▶ _WHAT IS REQUIRED_
Repeat verbatim, and only, the lines of the data below, beginning at the line that contains "green brick B3:G3" and stopping after the line that contains "green brick I4:I7".

======== INFORMATION SHOWN

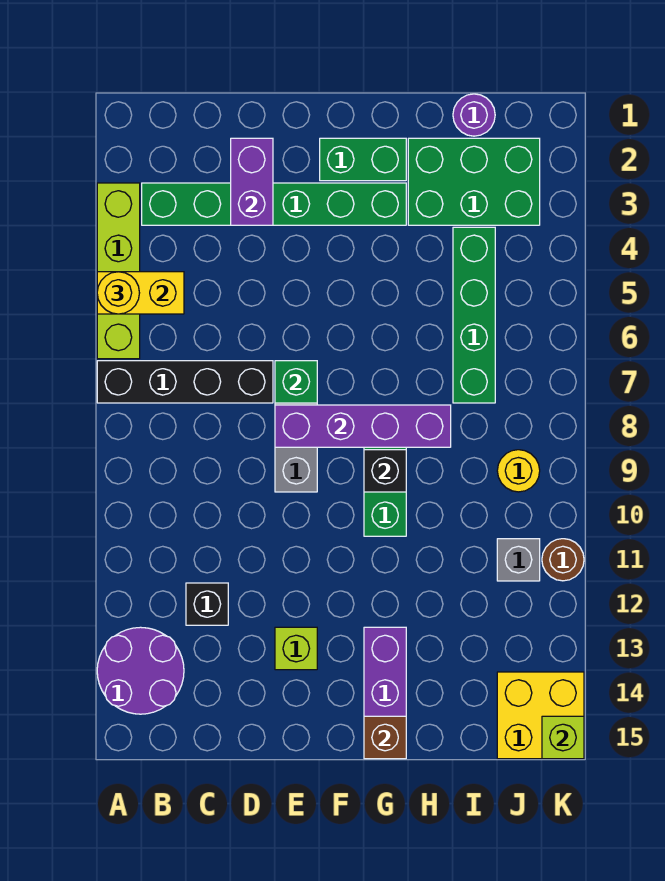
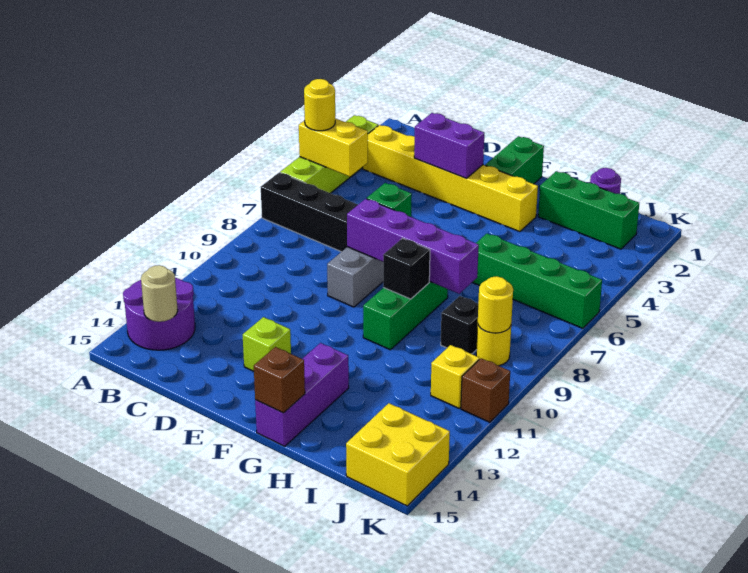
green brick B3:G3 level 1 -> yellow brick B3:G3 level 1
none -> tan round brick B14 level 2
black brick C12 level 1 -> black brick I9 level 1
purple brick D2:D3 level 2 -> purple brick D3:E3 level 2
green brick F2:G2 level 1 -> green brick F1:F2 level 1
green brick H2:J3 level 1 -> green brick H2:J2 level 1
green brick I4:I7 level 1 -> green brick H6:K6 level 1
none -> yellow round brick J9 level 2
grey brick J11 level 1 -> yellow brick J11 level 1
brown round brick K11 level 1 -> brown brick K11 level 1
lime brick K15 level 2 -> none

================
======== INFORMATION SHOWN

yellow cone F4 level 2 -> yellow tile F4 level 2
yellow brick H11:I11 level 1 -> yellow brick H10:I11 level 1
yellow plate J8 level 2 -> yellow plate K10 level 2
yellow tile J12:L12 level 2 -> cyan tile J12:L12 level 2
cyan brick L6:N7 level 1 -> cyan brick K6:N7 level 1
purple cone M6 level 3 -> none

================

▶ _TASK ANSWER_
green brick B3:G3 level 1 -> yellow brick B3:G3 level 1
none -> tan round brick B14 level 2
black brick C12 level 1 -> black brick I9 level 1
purple brick D2:D3 level 2 -> purple brick D3:E3 level 2
green brick F2:G2 level 1 -> green brick F1:F2 level 1
green brick H2:J3 level 1 -> green brick H2:J2 level 1
green brick I4:I7 level 1 -> green brick H6:K6 level 1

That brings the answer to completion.